[Opening EXERCISE DATA section]
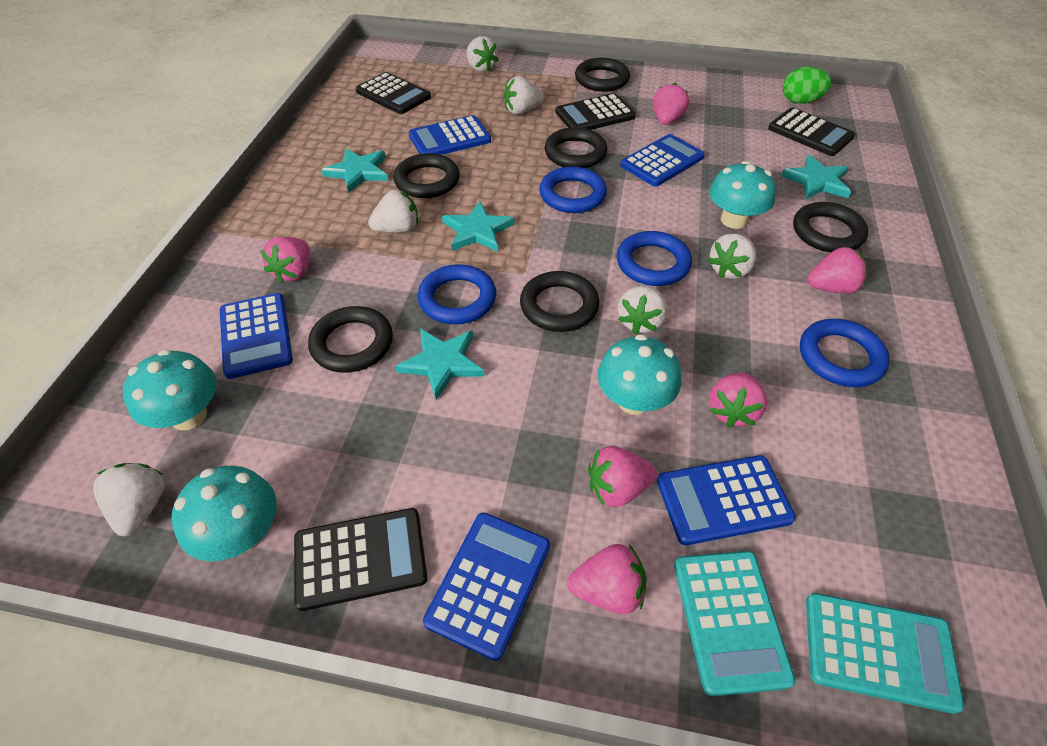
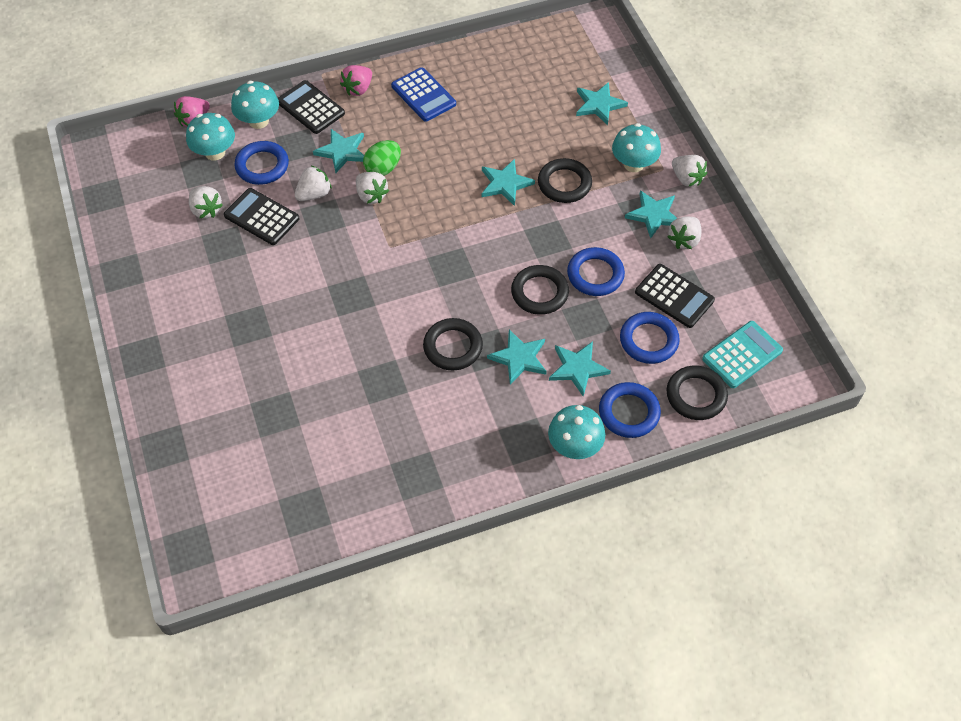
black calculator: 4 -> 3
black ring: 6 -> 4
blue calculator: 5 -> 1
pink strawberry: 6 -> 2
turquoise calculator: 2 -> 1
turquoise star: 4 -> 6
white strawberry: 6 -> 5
[Closing EXERCISE DATA section]
THE PROBLEM: Each line from the one with "blue calculator: 5 -> 1" through the end of the entries above is to be returned word for word. Nothing else belongs in the answer.

OUTPUT FOR THIS TASK:
blue calculator: 5 -> 1
pink strawberry: 6 -> 2
turquoise calculator: 2 -> 1
turquoise star: 4 -> 6
white strawberry: 6 -> 5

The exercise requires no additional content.